* _Source data_
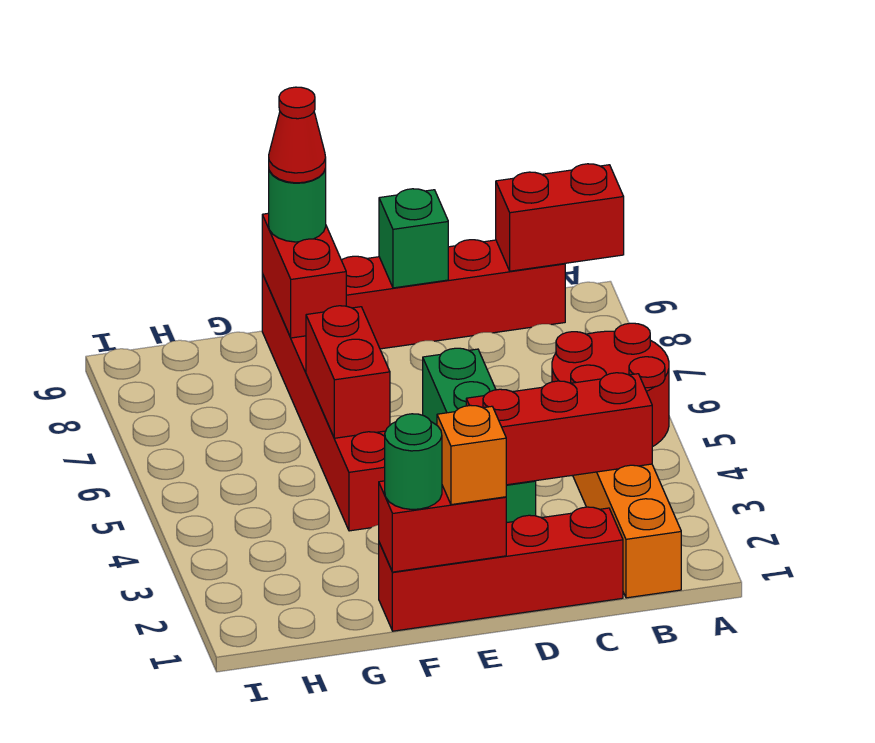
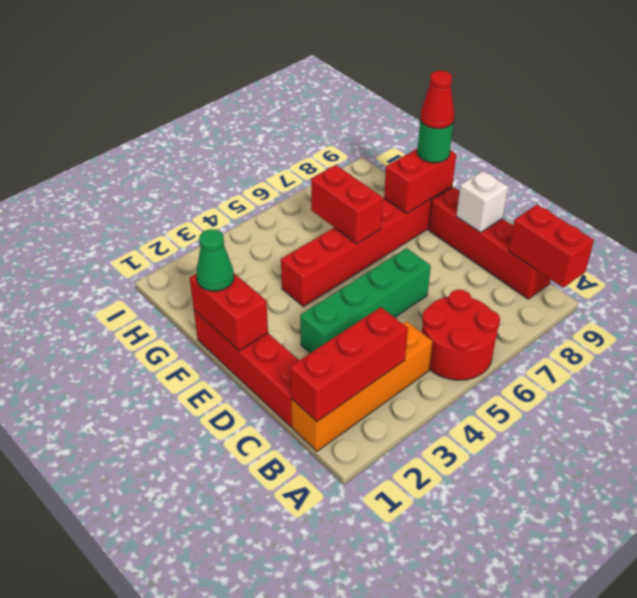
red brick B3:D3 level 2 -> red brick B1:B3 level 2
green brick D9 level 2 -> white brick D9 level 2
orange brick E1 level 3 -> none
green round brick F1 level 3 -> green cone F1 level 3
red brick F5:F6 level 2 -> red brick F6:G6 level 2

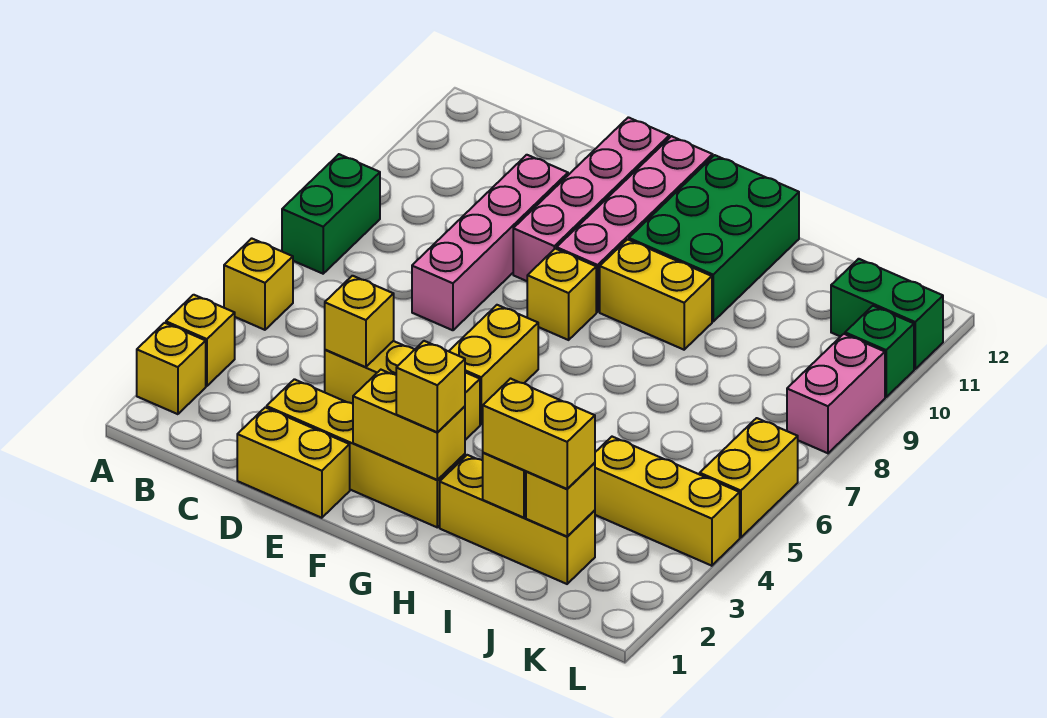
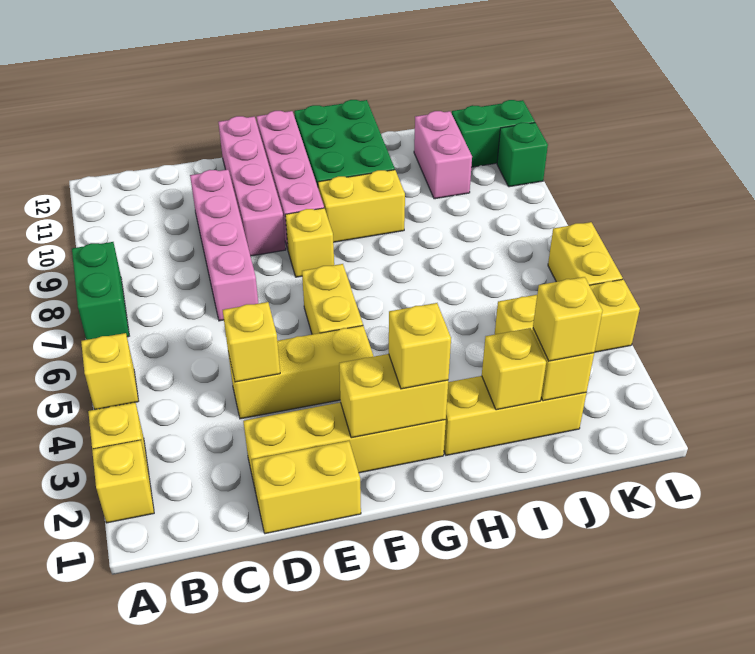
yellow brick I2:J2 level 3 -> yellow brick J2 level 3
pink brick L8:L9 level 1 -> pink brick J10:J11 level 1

* _Task to carry out_
An exact copy of the lines from the one with "orange brick E1 level 3 -> none" through the end of the entries above, both included, is the whole answer. It contains no pictures.

* _Result_
orange brick E1 level 3 -> none
green round brick F1 level 3 -> green cone F1 level 3
red brick F5:F6 level 2 -> red brick F6:G6 level 2

yellow brick I2:J2 level 3 -> yellow brick J2 level 3
pink brick L8:L9 level 1 -> pink brick J10:J11 level 1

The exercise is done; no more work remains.